| ASSIGNED TASK |
What is needed is a word-for-word copy of every record below, minus the pictures.

| DATA SHOWN |
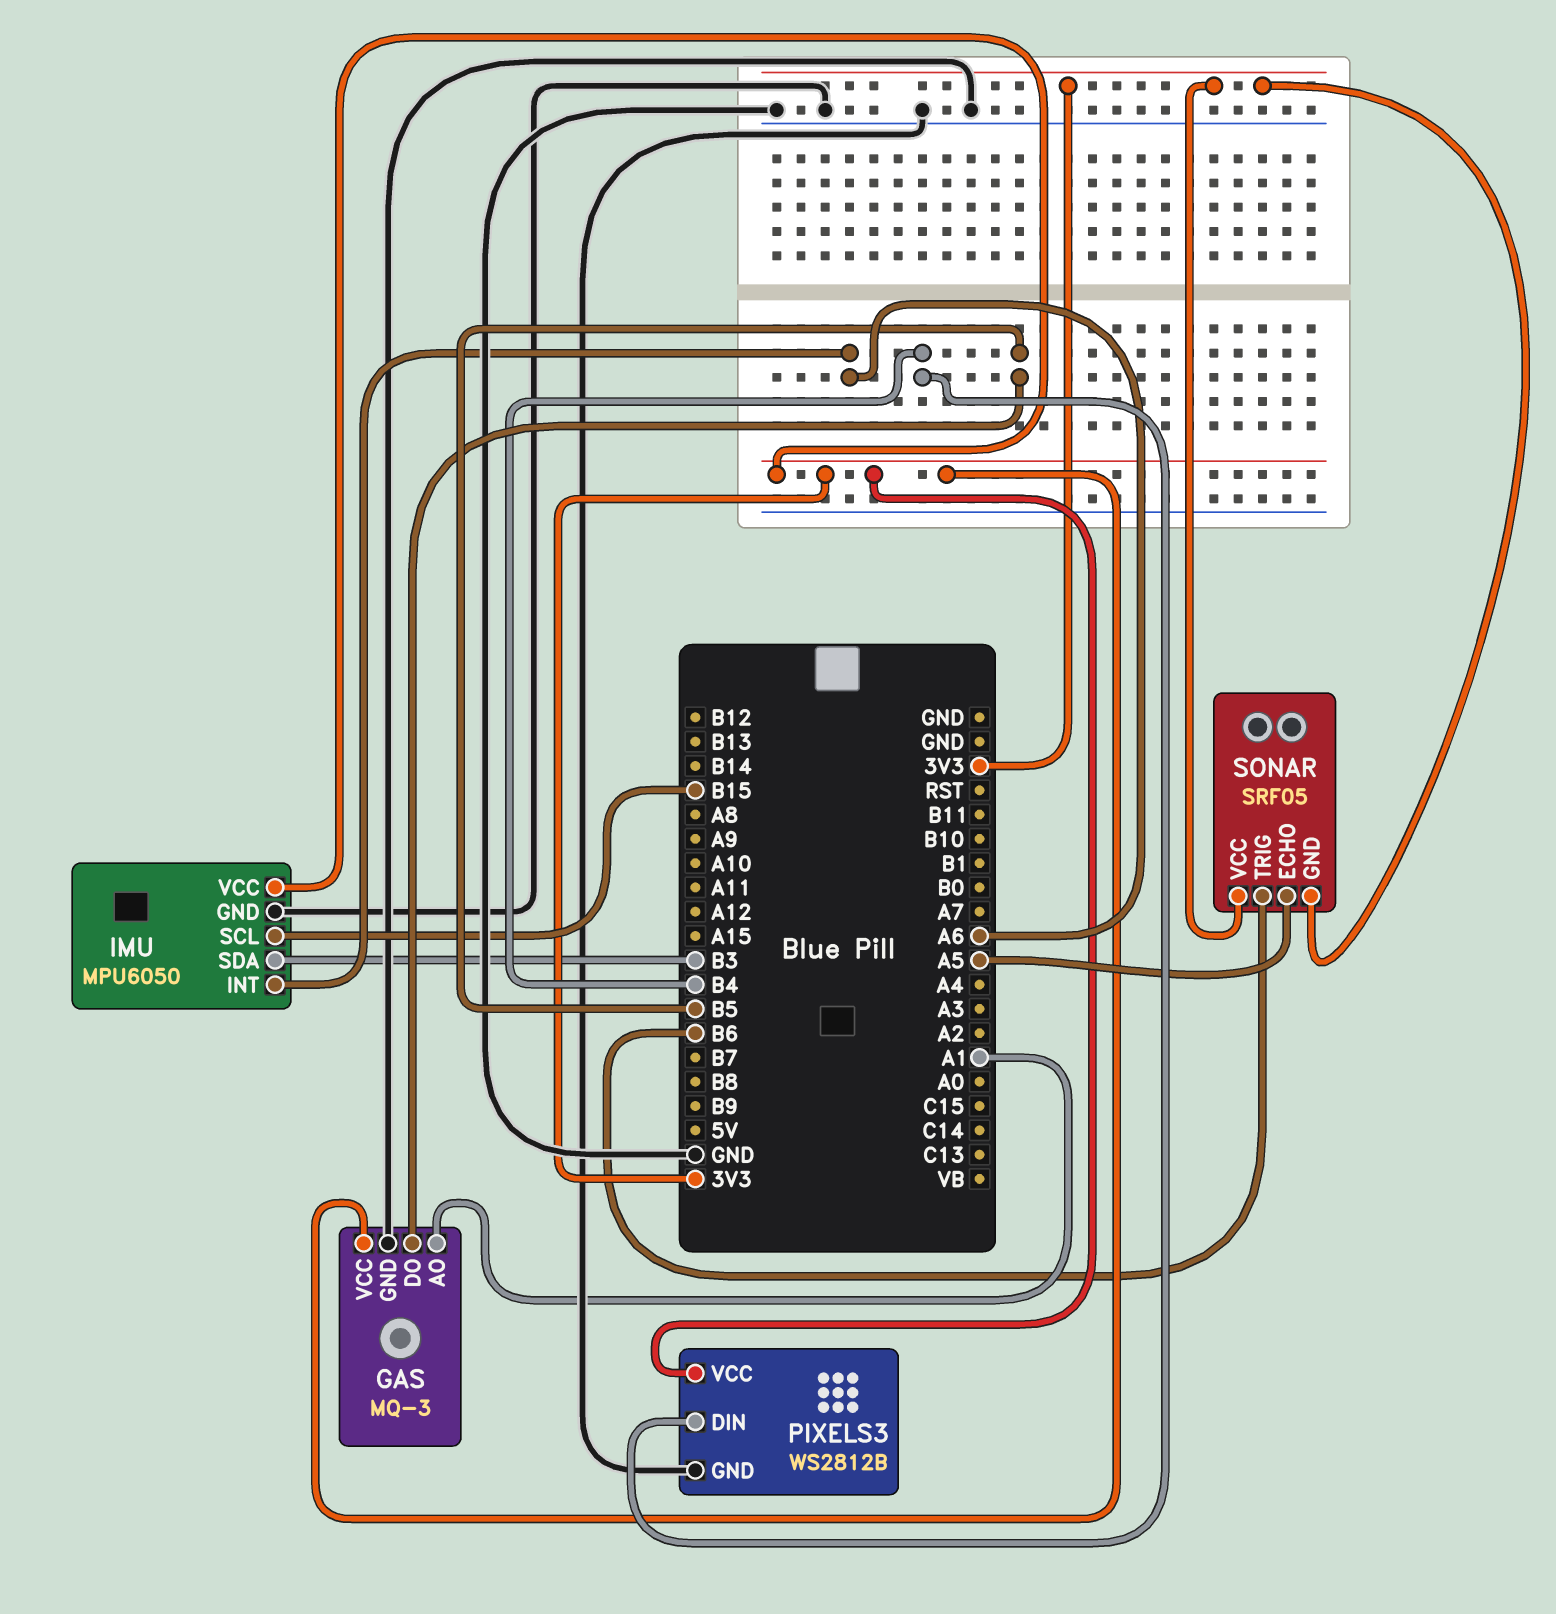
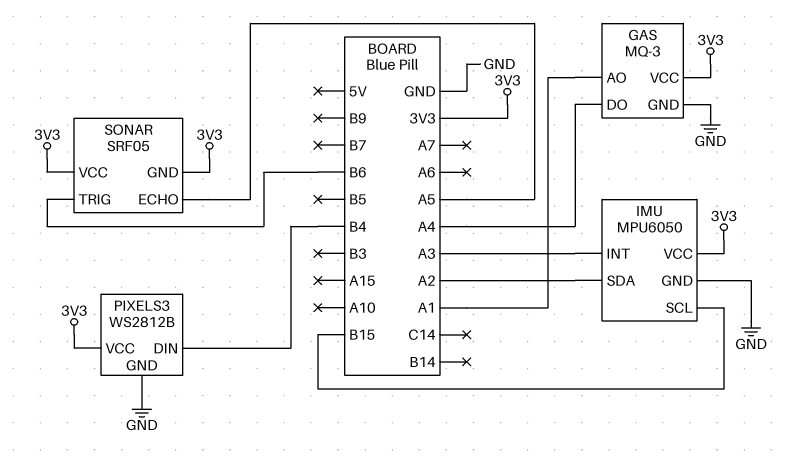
GAS pin DO: B5 -> A4
IMU pin INT: A6 -> A3
IMU pin SDA: B3 -> A2

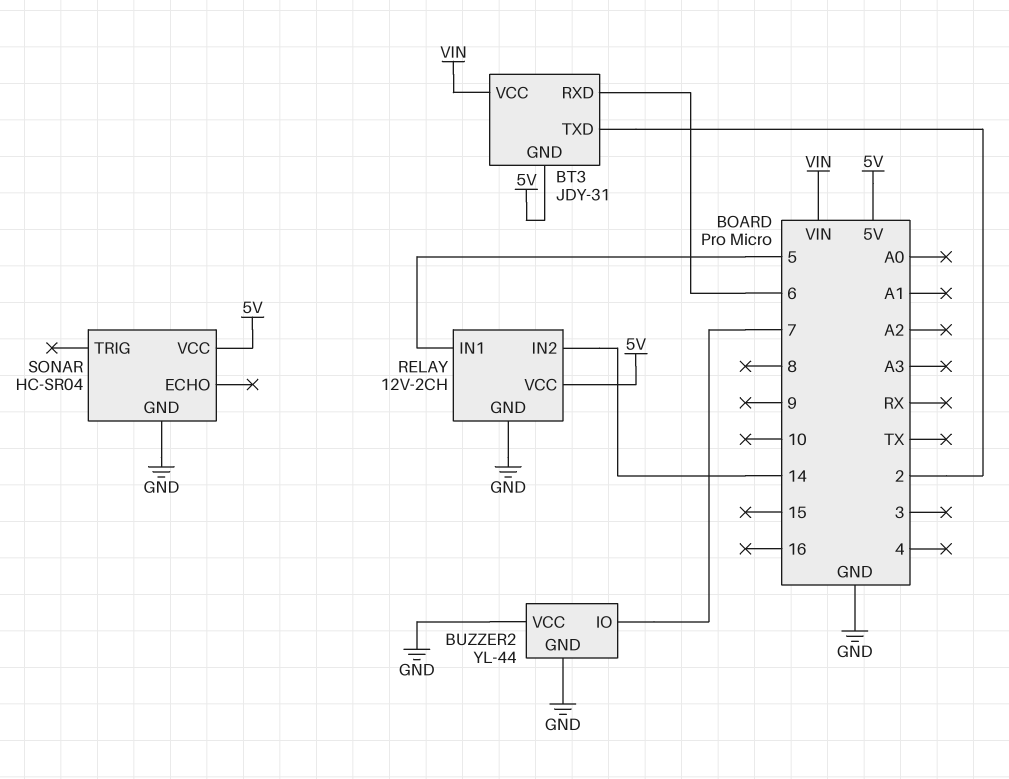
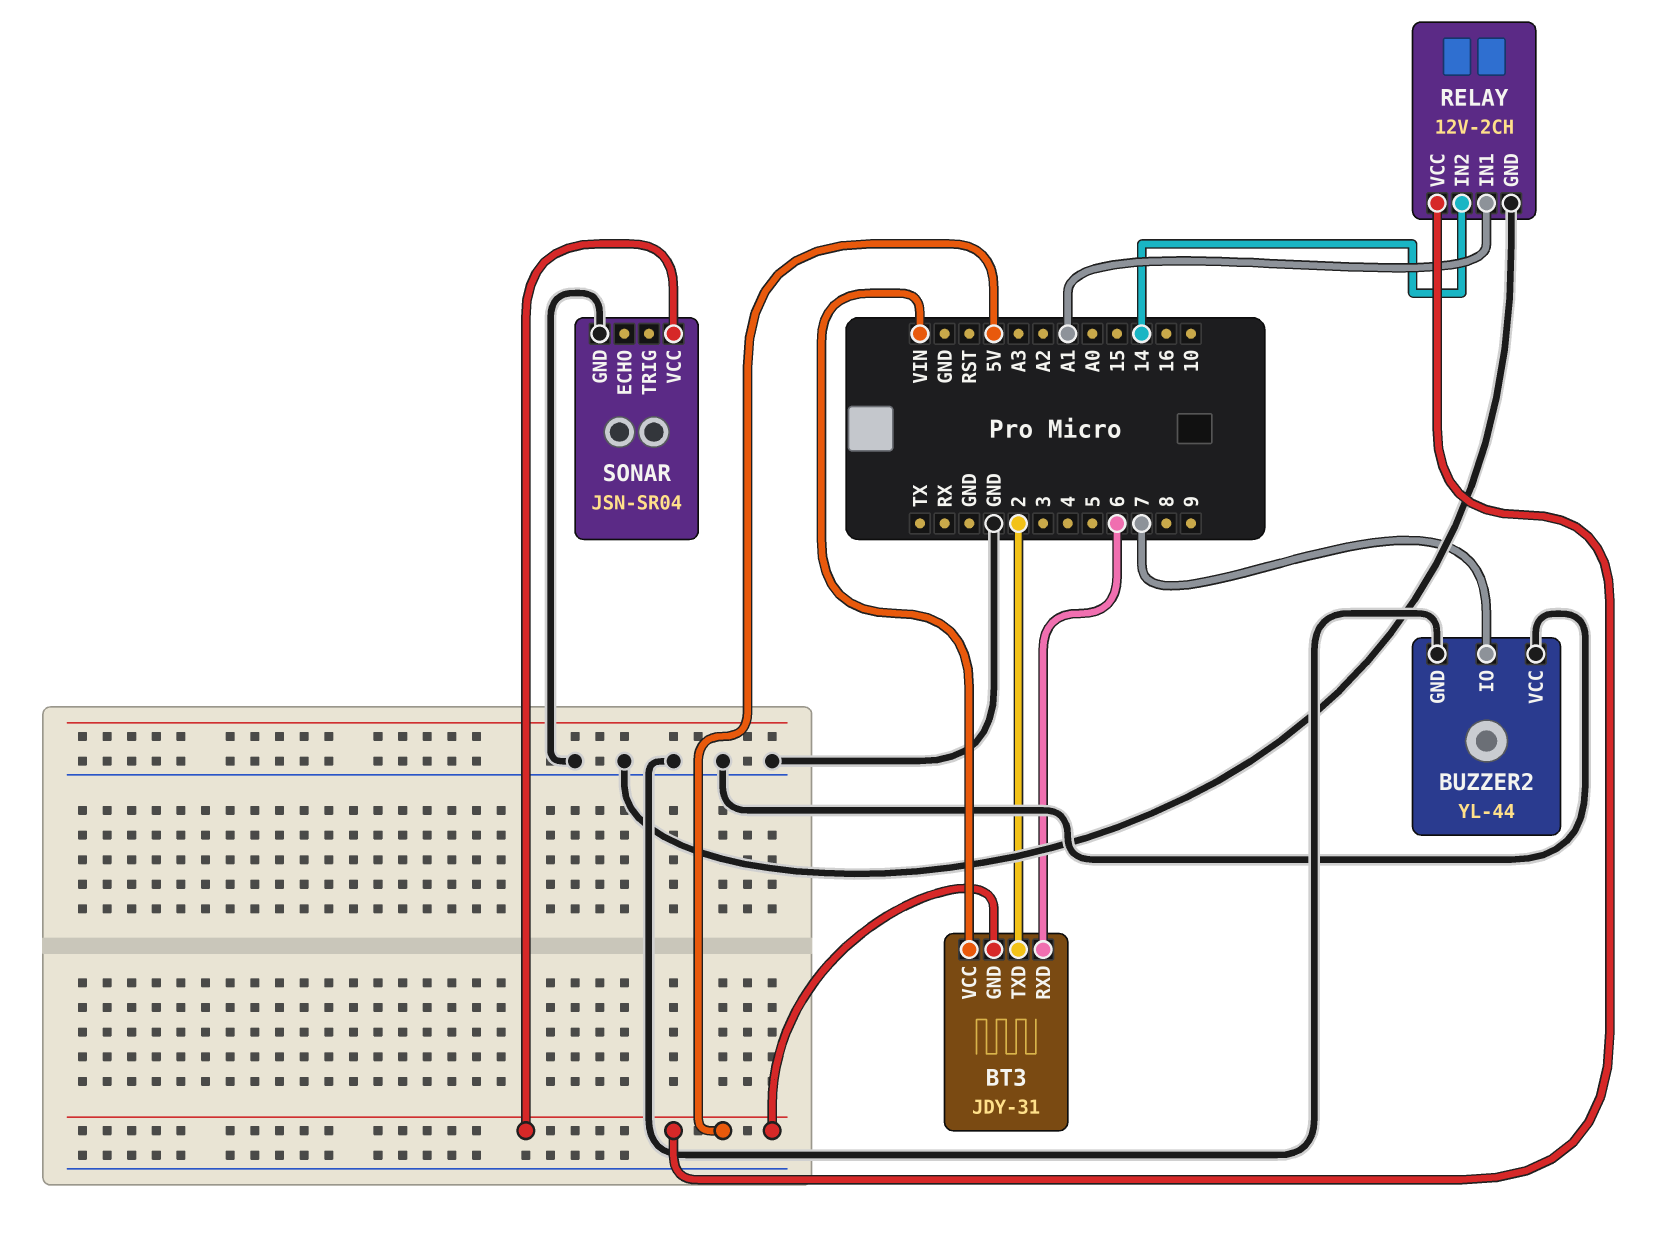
RELAY pin IN1: 5 -> A1
SONAR: HC-SR04 -> JSN-SR04

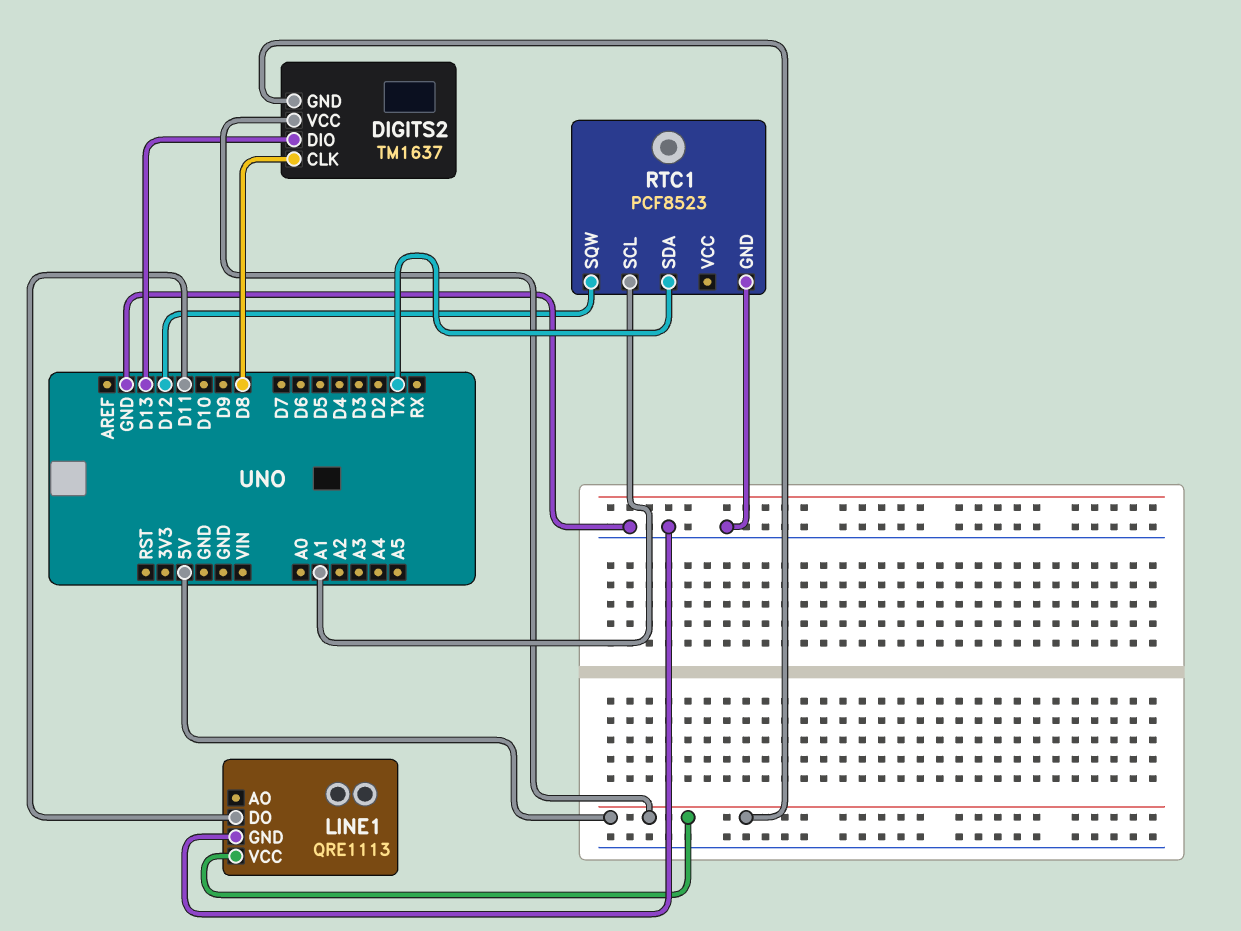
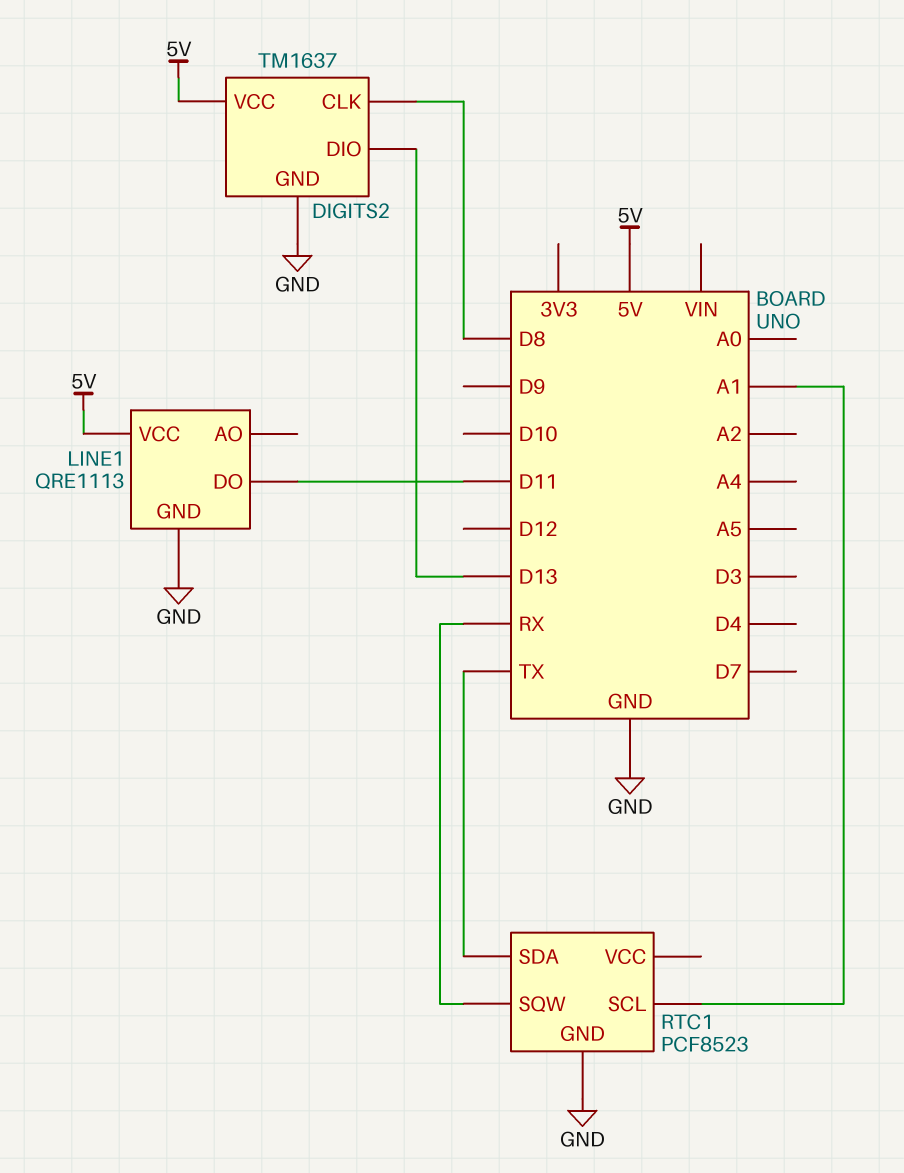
DIGITS2 pin GND: 5V -> GND
RTC1 pin SQW: D12 -> RX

| YOUR SOLUTION |
GAS pin DO: B5 -> A4
IMU pin INT: A6 -> A3
IMU pin SDA: B3 -> A2

RELAY pin IN1: 5 -> A1
SONAR: HC-SR04 -> JSN-SR04

DIGITS2 pin GND: 5V -> GND
RTC1 pin SQW: D12 -> RX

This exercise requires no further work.